Task description >>
Every entry in the data that follows should come back exactly, pictures aside.

BEGIN Provided data

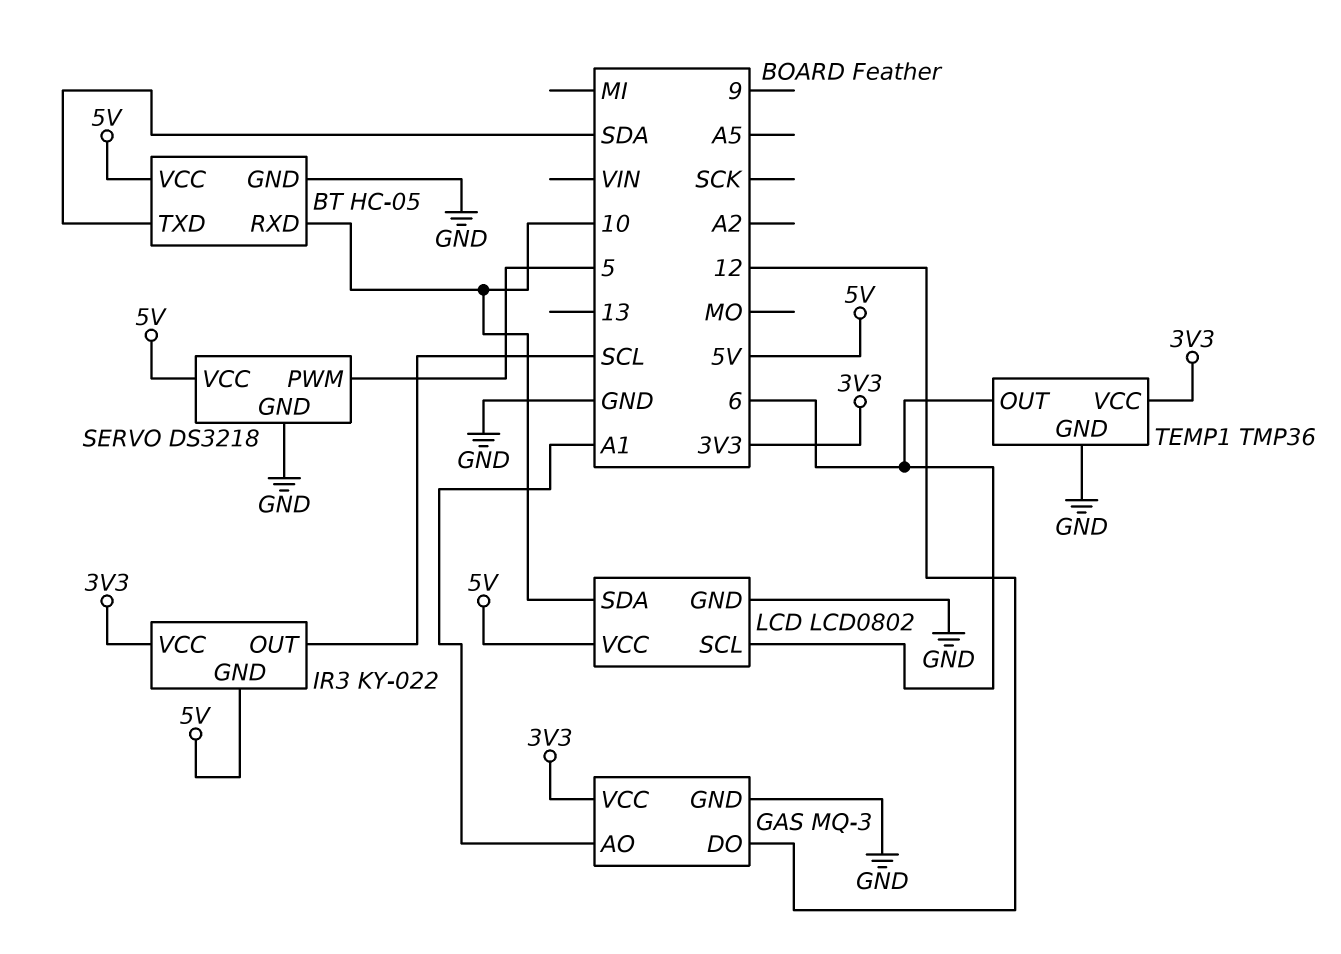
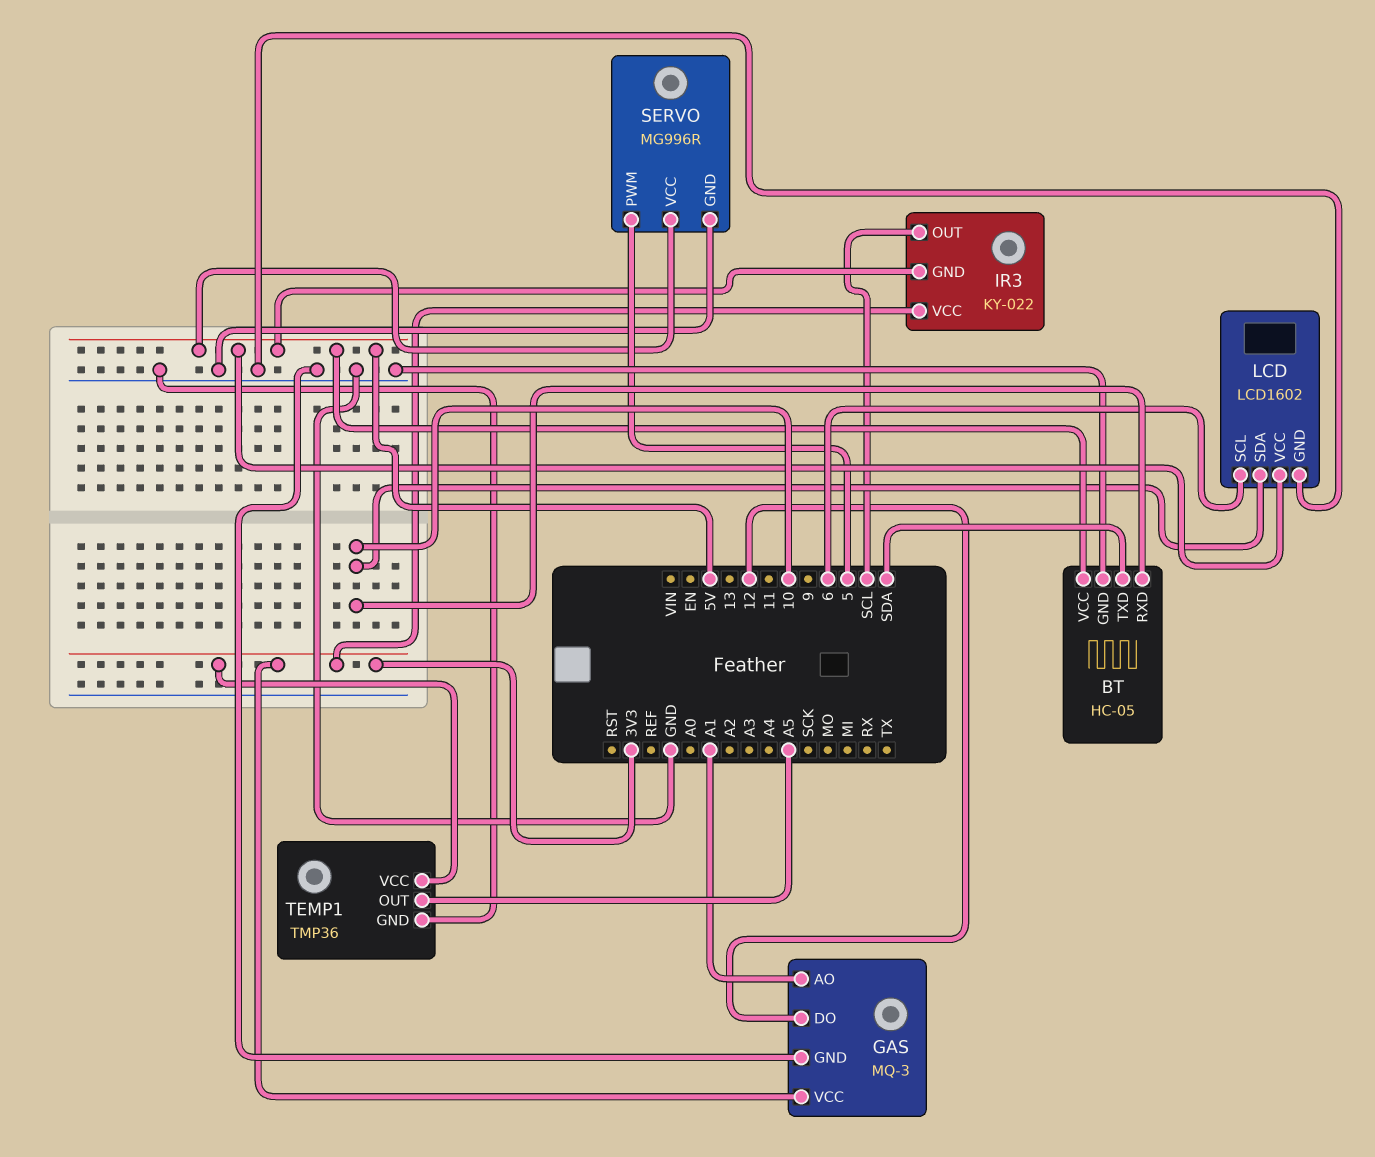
LCD: LCD0802 -> LCD1602
SERVO: DS3218 -> MG996R
TEMP1 pin OUT: 6 -> A5

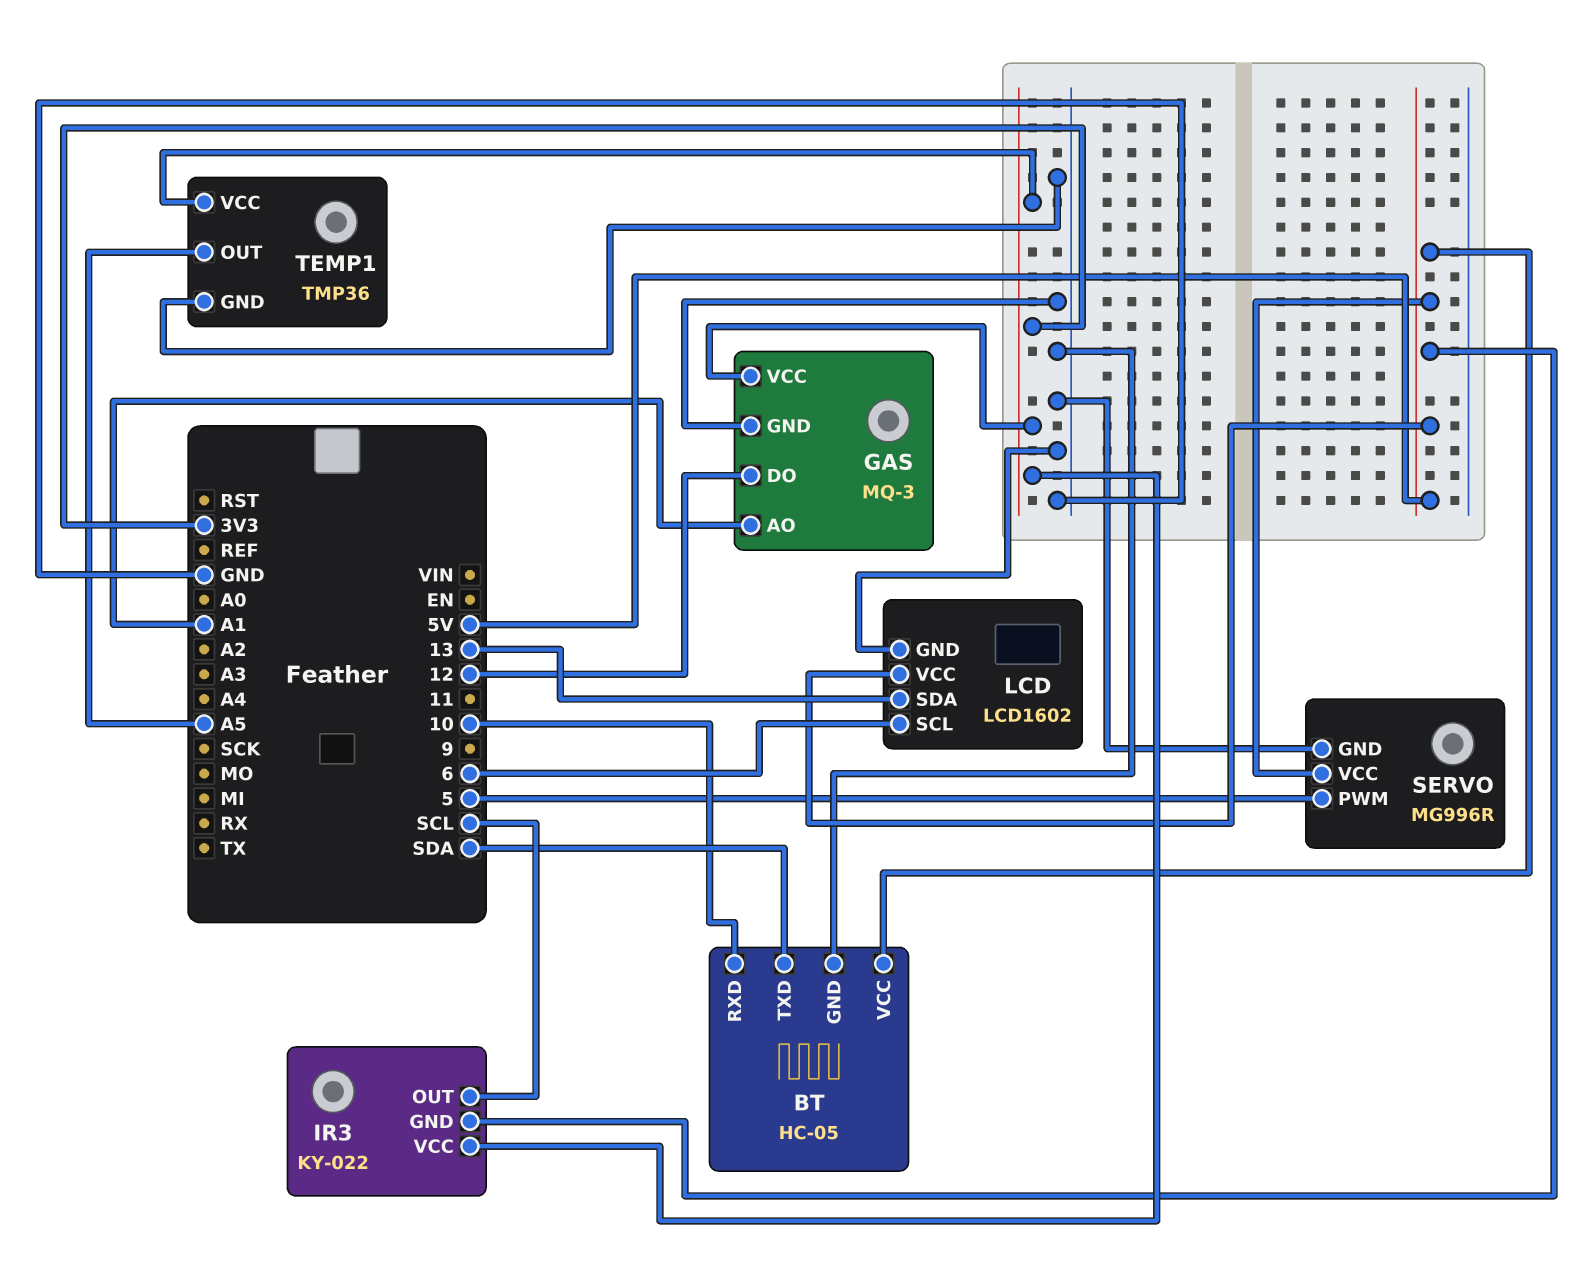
LCD pin SDA: 10 -> 13

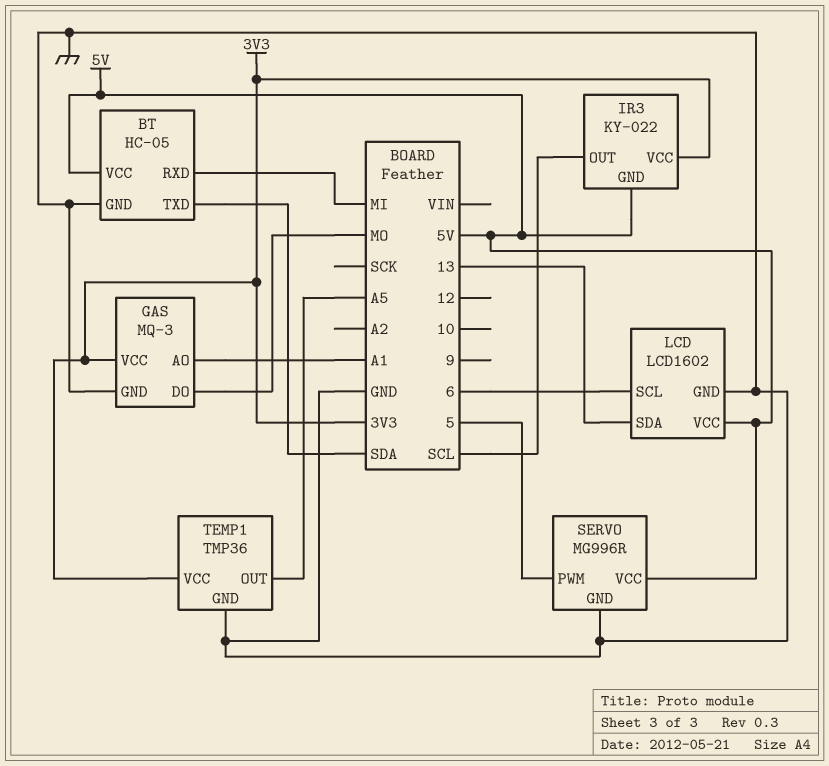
BT pin RXD: 10 -> MI
GAS pin DO: 12 -> MO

END Provided data

The answer >>
LCD: LCD0802 -> LCD1602
SERVO: DS3218 -> MG996R
TEMP1 pin OUT: 6 -> A5

LCD pin SDA: 10 -> 13

BT pin RXD: 10 -> MI
GAS pin DO: 12 -> MO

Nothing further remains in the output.